## To do:
In the records below, begin at the line containing "(468, 156) = (445, 189): grey" and end at the line containing "(706, 416) = (203, 361): brown plane -> none"; quote every line in that span exactly, including both boundary lines, and no others.

Colored object listings:
[Start of section]

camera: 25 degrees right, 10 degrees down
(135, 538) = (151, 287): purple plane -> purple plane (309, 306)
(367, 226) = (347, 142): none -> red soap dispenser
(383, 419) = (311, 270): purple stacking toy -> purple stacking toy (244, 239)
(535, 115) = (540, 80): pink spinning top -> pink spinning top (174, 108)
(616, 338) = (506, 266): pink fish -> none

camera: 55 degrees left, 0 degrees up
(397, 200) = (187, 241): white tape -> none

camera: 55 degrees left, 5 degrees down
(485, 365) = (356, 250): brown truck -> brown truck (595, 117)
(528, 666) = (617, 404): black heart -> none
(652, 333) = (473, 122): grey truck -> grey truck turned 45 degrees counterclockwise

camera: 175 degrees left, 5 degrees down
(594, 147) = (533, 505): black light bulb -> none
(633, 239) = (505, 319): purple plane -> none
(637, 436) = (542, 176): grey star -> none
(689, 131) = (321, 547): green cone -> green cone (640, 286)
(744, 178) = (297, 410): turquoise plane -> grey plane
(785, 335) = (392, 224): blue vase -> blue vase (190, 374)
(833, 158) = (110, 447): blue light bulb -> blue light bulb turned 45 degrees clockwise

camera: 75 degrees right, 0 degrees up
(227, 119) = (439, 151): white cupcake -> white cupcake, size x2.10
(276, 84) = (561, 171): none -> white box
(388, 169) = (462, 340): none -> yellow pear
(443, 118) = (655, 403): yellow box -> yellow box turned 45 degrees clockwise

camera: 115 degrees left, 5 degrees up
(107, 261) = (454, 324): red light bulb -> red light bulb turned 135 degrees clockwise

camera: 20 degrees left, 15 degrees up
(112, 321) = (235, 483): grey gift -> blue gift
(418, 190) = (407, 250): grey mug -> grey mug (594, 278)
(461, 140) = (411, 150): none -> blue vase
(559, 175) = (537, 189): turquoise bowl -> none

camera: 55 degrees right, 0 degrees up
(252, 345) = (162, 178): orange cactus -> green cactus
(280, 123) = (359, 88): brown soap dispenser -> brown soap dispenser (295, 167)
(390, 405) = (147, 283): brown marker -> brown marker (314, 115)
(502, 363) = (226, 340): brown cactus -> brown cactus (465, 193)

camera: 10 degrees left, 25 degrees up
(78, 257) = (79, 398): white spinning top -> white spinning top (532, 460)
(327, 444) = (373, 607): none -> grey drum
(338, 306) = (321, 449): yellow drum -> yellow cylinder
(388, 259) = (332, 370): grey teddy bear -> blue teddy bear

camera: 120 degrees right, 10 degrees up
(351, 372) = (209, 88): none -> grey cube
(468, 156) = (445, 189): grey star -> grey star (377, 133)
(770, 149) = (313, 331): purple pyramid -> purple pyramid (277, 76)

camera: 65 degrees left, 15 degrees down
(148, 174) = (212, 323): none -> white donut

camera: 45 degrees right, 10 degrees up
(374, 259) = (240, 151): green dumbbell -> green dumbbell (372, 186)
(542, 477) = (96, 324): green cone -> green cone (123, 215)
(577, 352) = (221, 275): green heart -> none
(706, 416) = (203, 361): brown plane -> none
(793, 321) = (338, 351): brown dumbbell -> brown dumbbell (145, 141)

[End of section]

## Completed exercise:
(468, 156) = (445, 189): grey star -> grey star (377, 133)
(770, 149) = (313, 331): purple pyramid -> purple pyramid (277, 76)

camera: 65 degrees left, 15 degrees down
(148, 174) = (212, 323): none -> white donut

camera: 45 degrees right, 10 degrees up
(374, 259) = (240, 151): green dumbbell -> green dumbbell (372, 186)
(542, 477) = (96, 324): green cone -> green cone (123, 215)
(577, 352) = (221, 275): green heart -> none
(706, 416) = (203, 361): brown plane -> none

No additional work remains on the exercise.